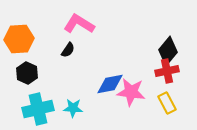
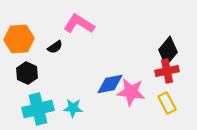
black semicircle: moved 13 px left, 3 px up; rotated 21 degrees clockwise
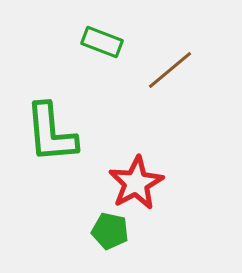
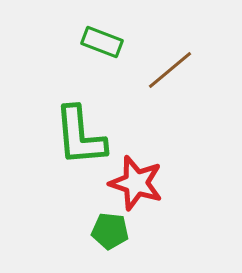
green L-shape: moved 29 px right, 3 px down
red star: rotated 26 degrees counterclockwise
green pentagon: rotated 6 degrees counterclockwise
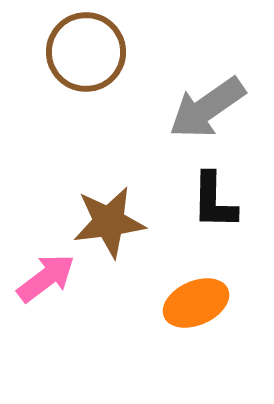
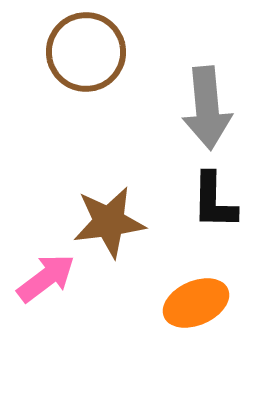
gray arrow: rotated 60 degrees counterclockwise
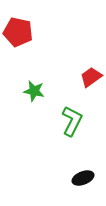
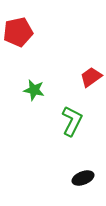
red pentagon: rotated 24 degrees counterclockwise
green star: moved 1 px up
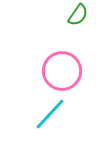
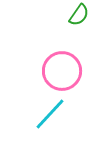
green semicircle: moved 1 px right
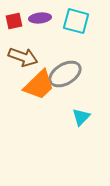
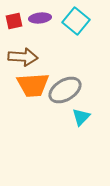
cyan square: rotated 24 degrees clockwise
brown arrow: rotated 16 degrees counterclockwise
gray ellipse: moved 16 px down
orange trapezoid: moved 6 px left; rotated 40 degrees clockwise
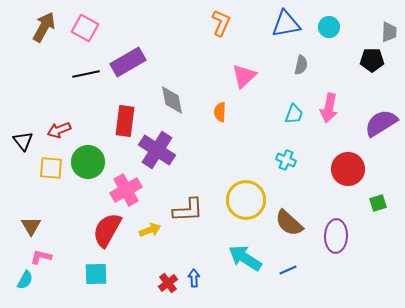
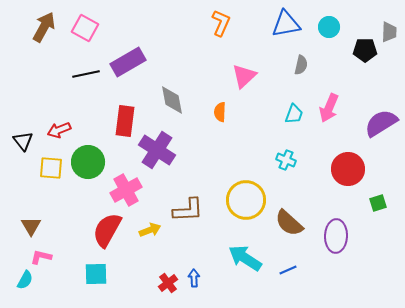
black pentagon: moved 7 px left, 10 px up
pink arrow: rotated 12 degrees clockwise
----
PROBLEM DESCRIPTION: Leaving out the pictures, output each line above exactly as it is.

COMPLETED EXERCISE:
black semicircle: moved 13 px left, 3 px up; rotated 21 degrees clockwise
green L-shape: moved 29 px right, 3 px down
red star: rotated 26 degrees counterclockwise
green pentagon: rotated 6 degrees counterclockwise
gray arrow: rotated 60 degrees counterclockwise
red pentagon: rotated 24 degrees counterclockwise
green star: moved 1 px up
green semicircle: moved 1 px right
cyan square: rotated 24 degrees clockwise
brown arrow: rotated 16 degrees counterclockwise
gray ellipse: moved 16 px down
orange trapezoid: moved 6 px left; rotated 40 degrees clockwise
black pentagon: moved 7 px left, 10 px up
pink arrow: rotated 12 degrees clockwise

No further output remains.